=== Exercise materials ===

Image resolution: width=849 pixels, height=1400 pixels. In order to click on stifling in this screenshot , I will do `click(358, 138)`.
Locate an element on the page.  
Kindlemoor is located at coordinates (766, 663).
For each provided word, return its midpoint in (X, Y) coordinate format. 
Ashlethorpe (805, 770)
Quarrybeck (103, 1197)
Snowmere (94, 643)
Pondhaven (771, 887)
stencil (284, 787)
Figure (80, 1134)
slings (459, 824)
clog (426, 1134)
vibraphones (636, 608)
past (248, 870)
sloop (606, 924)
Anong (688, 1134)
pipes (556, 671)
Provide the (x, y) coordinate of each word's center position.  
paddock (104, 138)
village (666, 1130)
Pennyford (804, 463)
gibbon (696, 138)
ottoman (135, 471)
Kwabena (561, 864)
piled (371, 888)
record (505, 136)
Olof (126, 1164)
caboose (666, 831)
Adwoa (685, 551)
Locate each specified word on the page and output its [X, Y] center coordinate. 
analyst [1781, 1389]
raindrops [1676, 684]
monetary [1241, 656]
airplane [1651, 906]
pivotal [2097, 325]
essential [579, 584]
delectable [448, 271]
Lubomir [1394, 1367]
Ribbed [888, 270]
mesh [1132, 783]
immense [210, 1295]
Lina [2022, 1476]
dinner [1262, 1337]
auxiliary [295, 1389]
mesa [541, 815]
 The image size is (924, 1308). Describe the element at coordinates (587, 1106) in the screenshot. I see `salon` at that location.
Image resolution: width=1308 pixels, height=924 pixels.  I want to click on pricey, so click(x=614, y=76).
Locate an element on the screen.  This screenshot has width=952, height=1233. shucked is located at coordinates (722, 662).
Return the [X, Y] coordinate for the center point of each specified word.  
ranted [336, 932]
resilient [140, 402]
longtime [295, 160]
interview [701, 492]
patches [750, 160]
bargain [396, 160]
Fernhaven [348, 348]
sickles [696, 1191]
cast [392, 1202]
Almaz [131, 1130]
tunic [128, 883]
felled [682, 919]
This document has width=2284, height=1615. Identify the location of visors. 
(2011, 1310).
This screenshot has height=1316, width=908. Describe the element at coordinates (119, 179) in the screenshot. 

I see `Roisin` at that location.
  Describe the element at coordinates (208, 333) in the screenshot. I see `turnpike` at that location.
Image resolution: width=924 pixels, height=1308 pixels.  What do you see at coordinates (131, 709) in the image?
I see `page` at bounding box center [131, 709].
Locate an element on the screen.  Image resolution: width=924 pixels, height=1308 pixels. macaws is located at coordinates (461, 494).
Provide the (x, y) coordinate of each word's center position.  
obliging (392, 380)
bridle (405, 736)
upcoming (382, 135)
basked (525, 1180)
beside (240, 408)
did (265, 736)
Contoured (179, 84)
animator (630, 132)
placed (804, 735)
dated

===

**What you have to do:** Copy the rows above word for word, from the line with "Quarrybeck (103, 1197)" up to and including the line with "The image size".

**Task output:**
Quarrybeck (103, 1197)
Snowmere (94, 643)
Pondhaven (771, 887)
stencil (284, 787)
Figure (80, 1134)
slings (459, 824)
clog (426, 1134)
vibraphones (636, 608)
past (248, 870)
sloop (606, 924)
Anong (688, 1134)
pipes (556, 671)
Provide the (x, y) coordinate of each word's center position.  
paddock (104, 138)
village (666, 1130)
Pennyford (804, 463)
gibbon (696, 138)
ottoman (135, 471)
Kwabena (561, 864)
piled (371, 888)
record (505, 136)
Olof (126, 1164)
caboose (666, 831)
Adwoa (685, 551)
Locate each specified word on the page and output its [X, Y] center coordinate. 
analyst [1781, 1389]
raindrops [1676, 684]
monetary [1241, 656]
airplane [1651, 906]
pivotal [2097, 325]
essential [579, 584]
delectable [448, 271]
Lubomir [1394, 1367]
Ribbed [888, 270]
mesh [1132, 783]
immense [210, 1295]
Lina [2022, 1476]
dinner [1262, 1337]
auxiliary [295, 1389]
mesa [541, 815]
 The image size is (924, 1308). Describe the element at coordinates (587, 1106) in the screenshot. I see `salon` at that location.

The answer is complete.